(Beginning of Data)

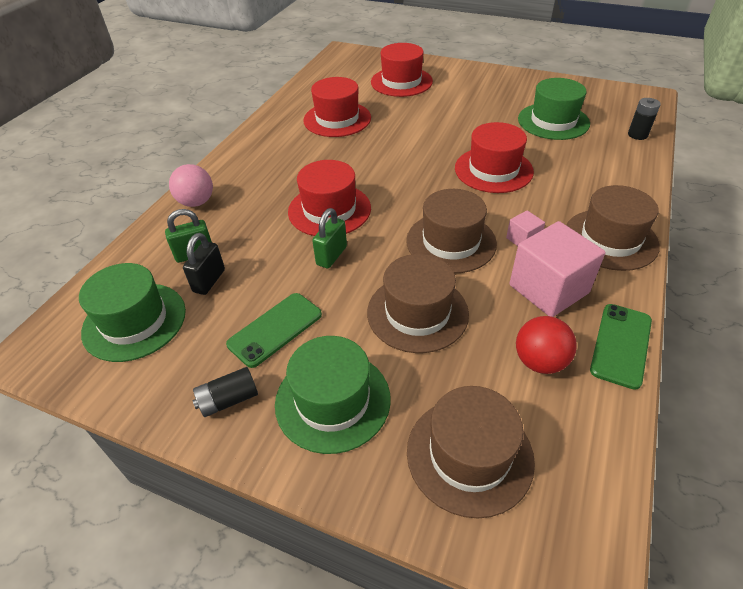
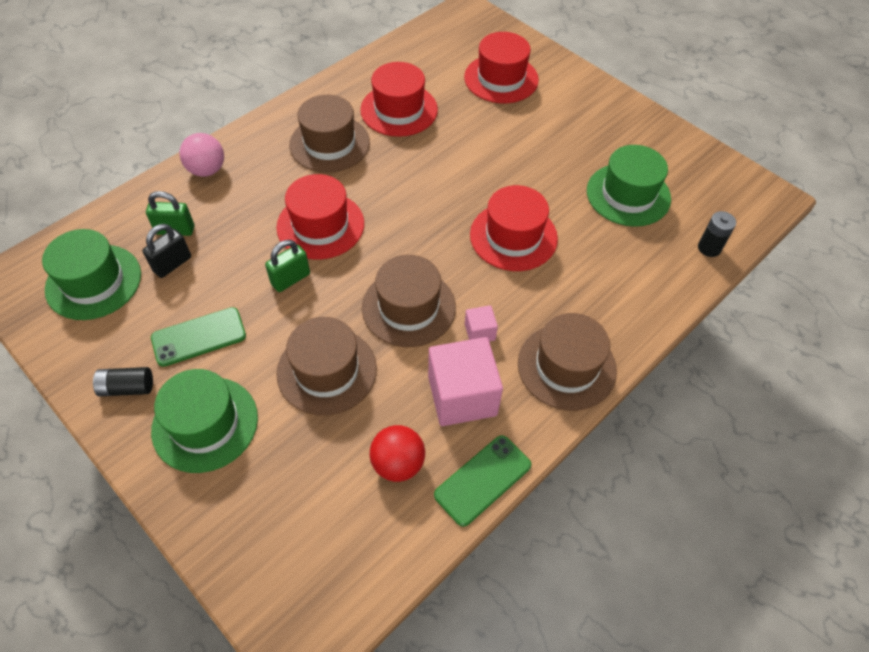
camera: 20 degrees right, 10 degrees up
brown hat [407,386,535,519] -> brown hat moved to [289,95,370,173]

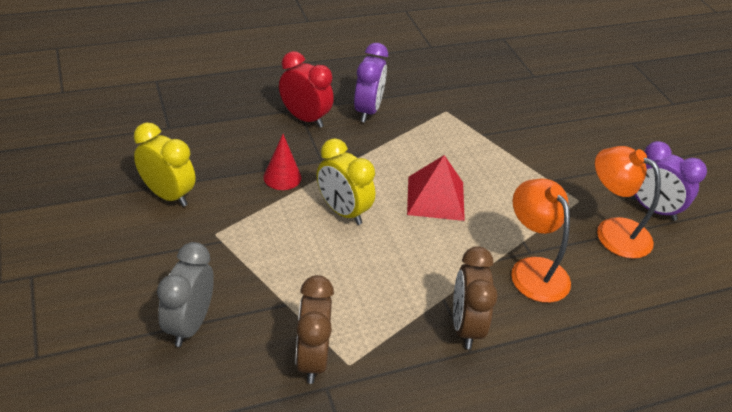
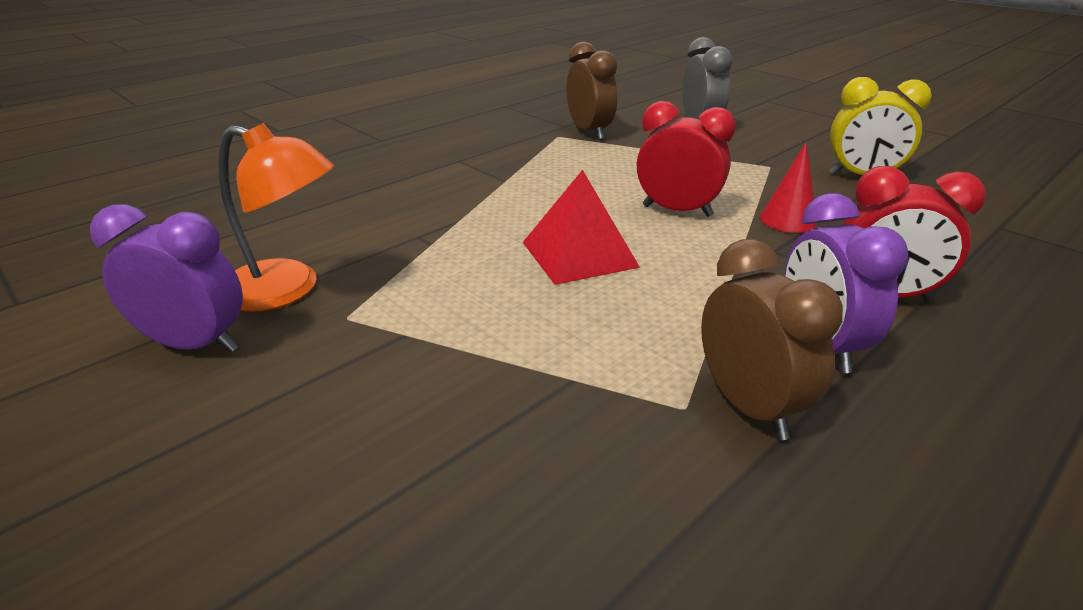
camera: 160 degrees right, 10 degrees down
yellow clock [317,138,375,225] -> red clock [637,101,736,217]
brown clock [453,246,498,349] -> brown clock moved to [701,239,843,440]
orange lamp [511,178,571,303] -> none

(End of Data)

▶ What the task requires: Would you return the data above exactly as written, minus the images?

▶ Result:
camera: 20 degrees right, 10 degrees up
brown hat [407,386,535,519] -> brown hat moved to [289,95,370,173]

camera: 160 degrees right, 10 degrees down
yellow clock [317,138,375,225] -> red clock [637,101,736,217]
brown clock [453,246,498,349] -> brown clock moved to [701,239,843,440]
orange lamp [511,178,571,303] -> none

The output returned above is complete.